■ SOURCE DATA
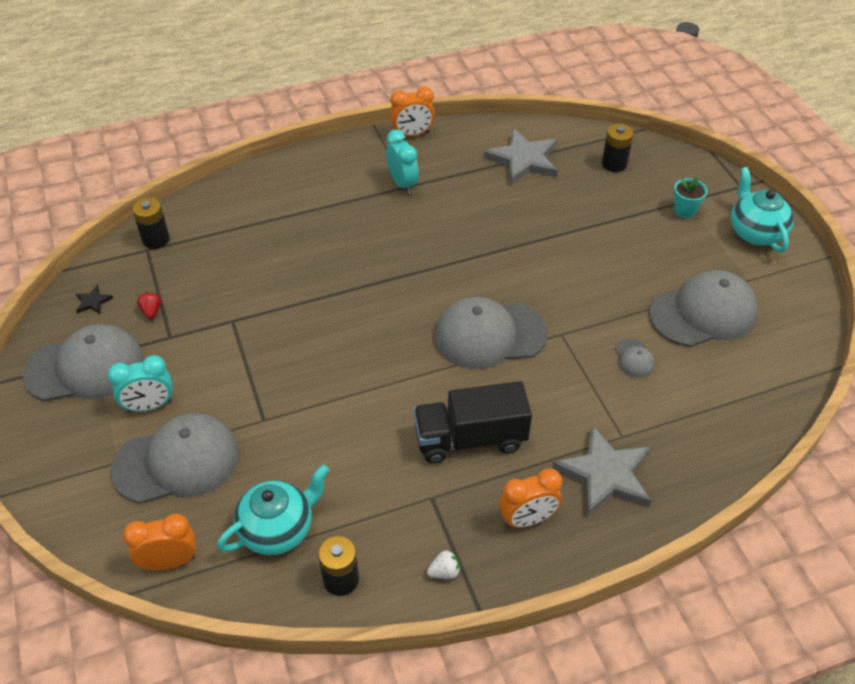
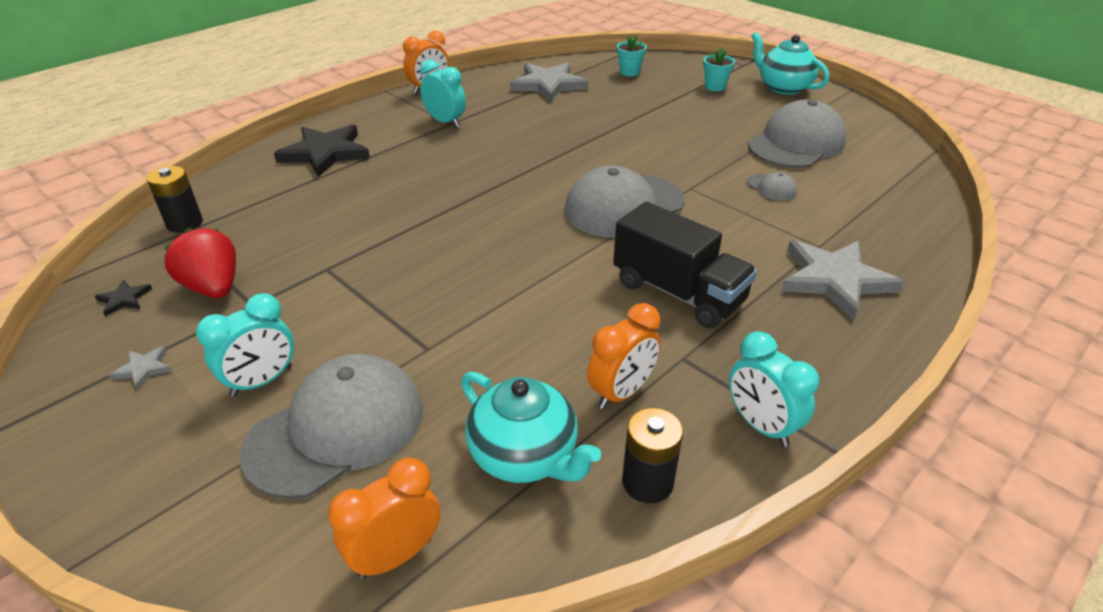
camera: 25 degrees left, 10 degrees down
(85, 367) = (143, 368): grey cap -> grey star
(151, 311) = (213, 287): red strawberry -> red strawberry, size x2.10
(278, 529) = (525, 456): turquoise teapot -> turquoise teapot turned 105 degrees clockwise
(287, 193) = (325, 153): none -> black star
(444, 572) = (760, 425): white strawberry -> turquoise clock
(470, 439) = (678, 292): black truck -> black truck turned 105 degrees counterclockwise
(527, 519) = (800, 343): orange clock -> orange clock (621, 392)
(614, 164) = (629, 72): black battery -> turquoise flower pot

■ THE TASK
Pictures stay out; the data above is to be returned exactly.

■ EXPECTED ANSWER
camera: 25 degrees left, 10 degrees down
(85, 367) = (143, 368): grey cap -> grey star
(151, 311) = (213, 287): red strawberry -> red strawberry, size x2.10
(278, 529) = (525, 456): turquoise teapot -> turquoise teapot turned 105 degrees clockwise
(287, 193) = (325, 153): none -> black star
(444, 572) = (760, 425): white strawberry -> turquoise clock
(470, 439) = (678, 292): black truck -> black truck turned 105 degrees counterclockwise
(527, 519) = (800, 343): orange clock -> orange clock (621, 392)
(614, 164) = (629, 72): black battery -> turquoise flower pot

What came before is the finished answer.